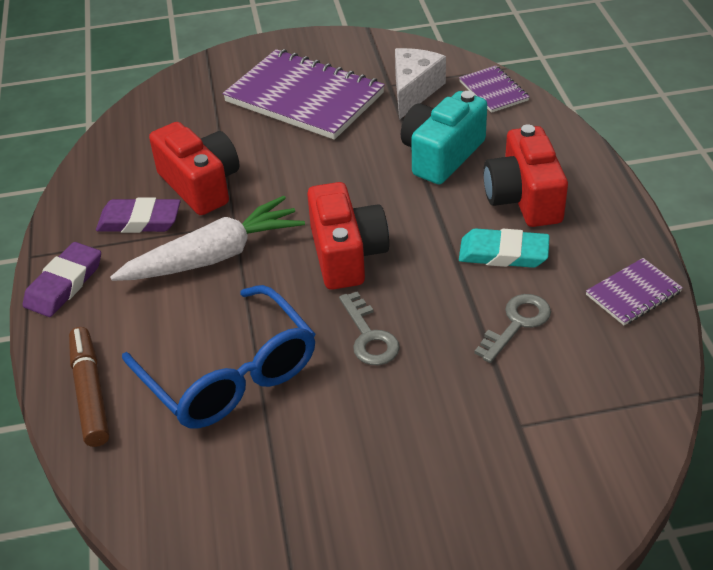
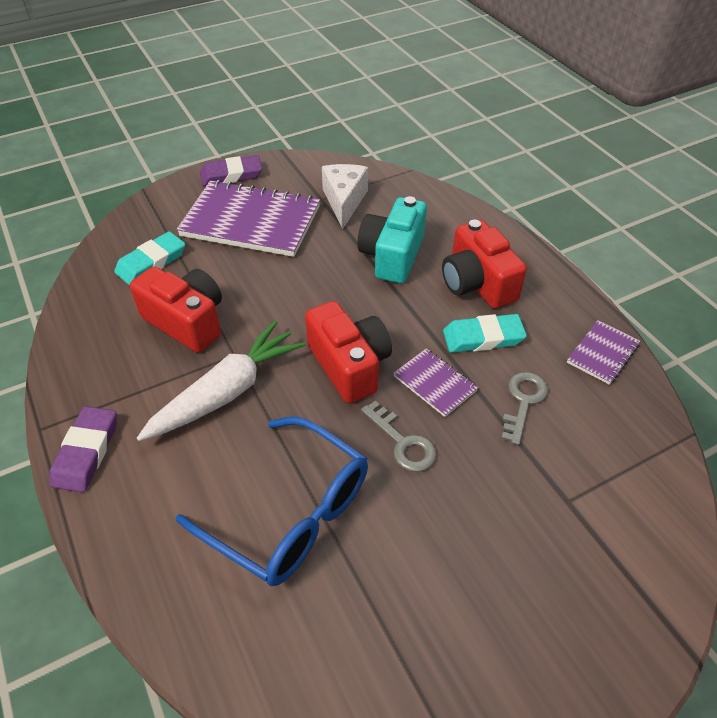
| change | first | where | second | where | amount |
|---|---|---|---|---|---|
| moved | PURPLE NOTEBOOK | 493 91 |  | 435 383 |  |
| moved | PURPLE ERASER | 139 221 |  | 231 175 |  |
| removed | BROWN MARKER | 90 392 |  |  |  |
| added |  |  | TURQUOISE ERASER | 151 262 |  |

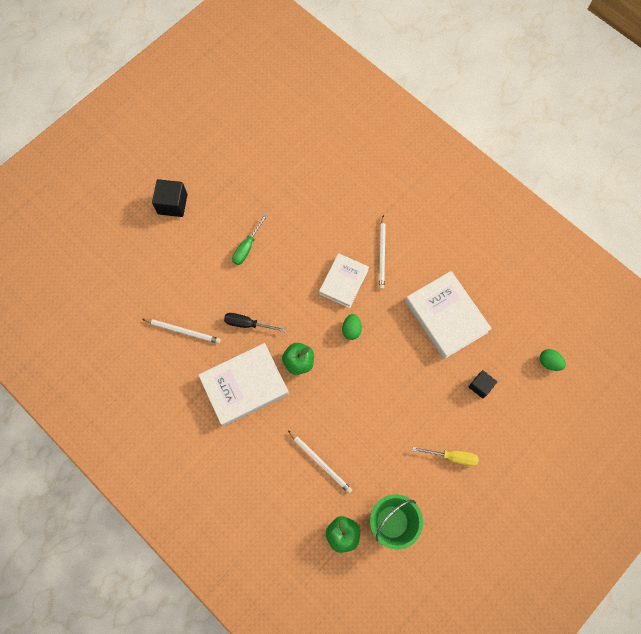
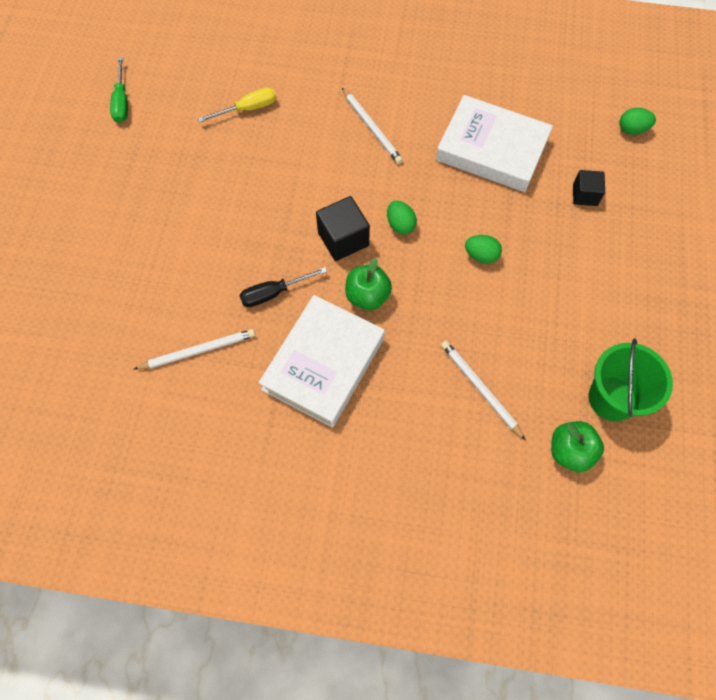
| change | first | where | second | where | amount |
|---|---|---|---|---|---|
| moved | BLACK CUBE | 172 204 |  | 343 239 |  |
| moved | GREEN SCREWDRIVER | 247 247 |  | 122 101 |  |
| removed | WHITE BOOK | 343 282 |  |  |  |
| turned | WHITE PENCIL | 320 462 |  | 480 389 | 135 degrees counterclockwise |
| moved | YELLOW SCREWDRIVER | 452 456 |  | 248 109 |  |
| added |  |  | GREEN EGG | 481 255 |  |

:::::

→ TASK
Return the material from above in full, exactly as written, with the pictures omitted.

→ RESULT
| change | first | where | second | where | amount |
|---|---|---|---|---|---|
| moved | PURPLE NOTEBOOK | 493 91 |  | 435 383 |  |
| moved | PURPLE ERASER | 139 221 |  | 231 175 |  |
| removed | BROWN MARKER | 90 392 |  |  |  |
| added |  |  | TURQUOISE ERASER | 151 262 |  |

| change | first | where | second | where | amount |
|---|---|---|---|---|---|
| moved | BLACK CUBE | 172 204 |  | 343 239 |  |
| moved | GREEN SCREWDRIVER | 247 247 |  | 122 101 |  |
| removed | WHITE BOOK | 343 282 |  |  |  |
| turned | WHITE PENCIL | 320 462 |  | 480 389 | 135 degrees counterclockwise |
| moved | YELLOW SCREWDRIVER | 452 456 |  | 248 109 |  |
| added |  |  | GREEN EGG | 481 255 |  |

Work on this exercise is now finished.